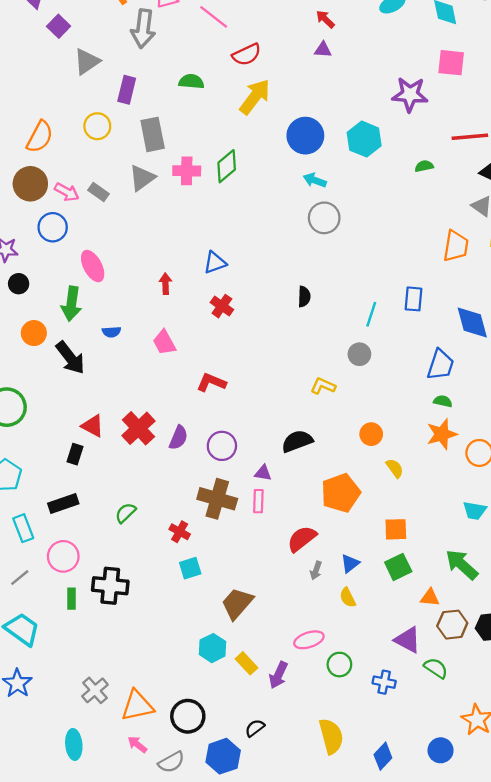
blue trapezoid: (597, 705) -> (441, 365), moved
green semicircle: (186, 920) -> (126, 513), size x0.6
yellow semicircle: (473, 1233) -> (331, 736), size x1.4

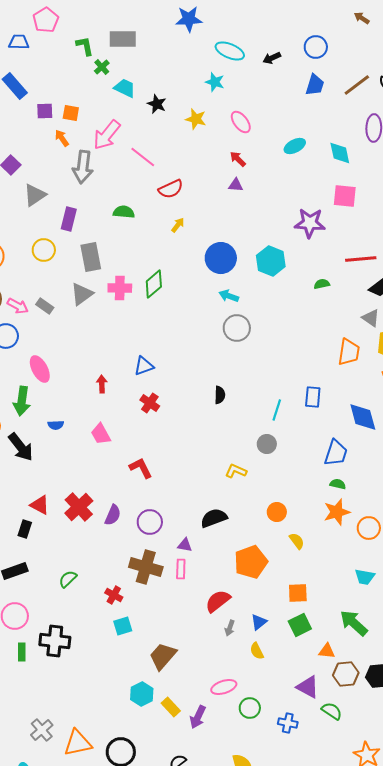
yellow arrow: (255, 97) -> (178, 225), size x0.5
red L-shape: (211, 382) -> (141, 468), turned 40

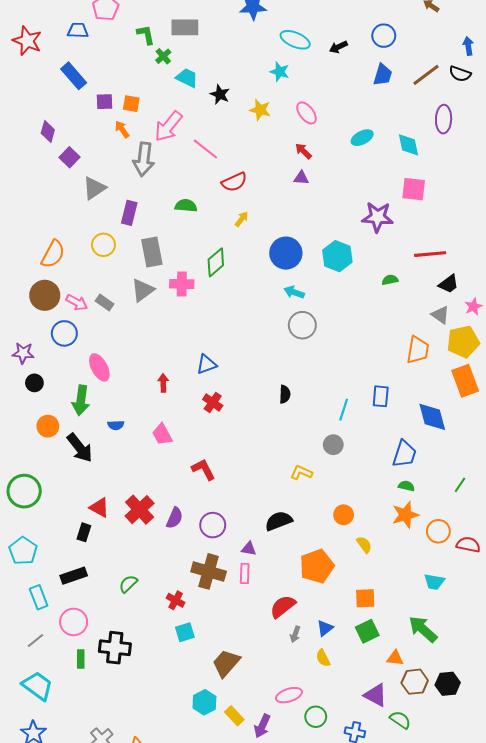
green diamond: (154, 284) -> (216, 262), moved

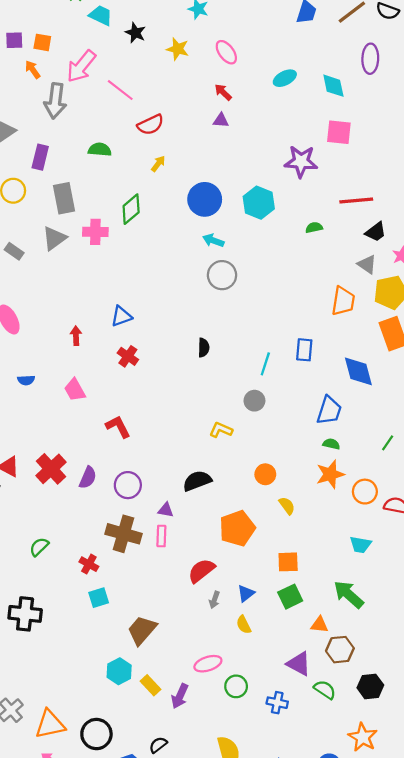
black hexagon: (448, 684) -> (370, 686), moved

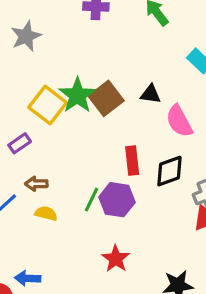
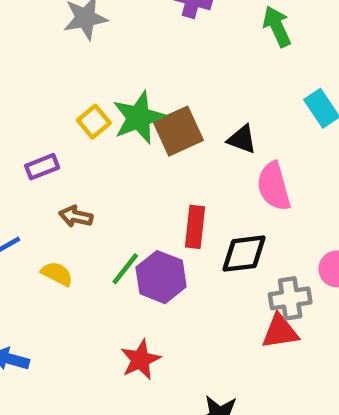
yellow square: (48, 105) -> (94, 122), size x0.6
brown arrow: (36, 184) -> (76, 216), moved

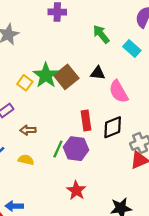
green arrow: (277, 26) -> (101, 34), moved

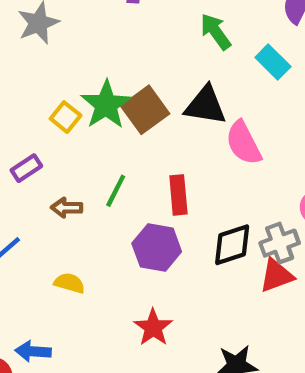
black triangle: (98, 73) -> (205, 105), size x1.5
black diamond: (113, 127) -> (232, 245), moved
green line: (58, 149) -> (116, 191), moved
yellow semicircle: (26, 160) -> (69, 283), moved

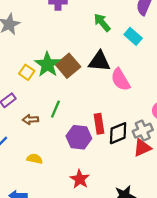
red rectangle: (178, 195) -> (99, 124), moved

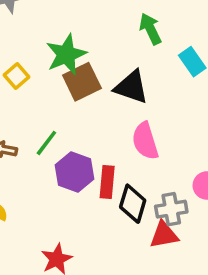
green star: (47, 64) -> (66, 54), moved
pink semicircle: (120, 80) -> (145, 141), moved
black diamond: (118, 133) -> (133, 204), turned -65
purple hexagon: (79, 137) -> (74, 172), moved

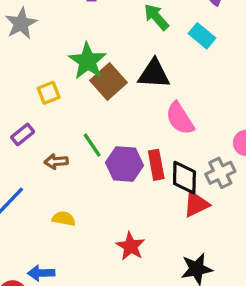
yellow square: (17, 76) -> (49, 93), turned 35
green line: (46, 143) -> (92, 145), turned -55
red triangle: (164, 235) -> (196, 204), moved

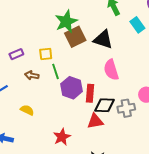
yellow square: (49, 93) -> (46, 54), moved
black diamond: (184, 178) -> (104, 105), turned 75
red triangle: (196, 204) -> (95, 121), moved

### EXERCISE
Restate, line by line and word for word, everything from the top of the material through the line that contains "green diamond: (154, 284)". Leave pictures out.

### THE ANSWER
blue trapezoid: (597, 705) -> (441, 365), moved
green semicircle: (186, 920) -> (126, 513), size x0.6
yellow semicircle: (473, 1233) -> (331, 736), size x1.4

yellow arrow: (255, 97) -> (178, 225), size x0.5
red L-shape: (211, 382) -> (141, 468), turned 40

green diamond: (154, 284) -> (216, 262), moved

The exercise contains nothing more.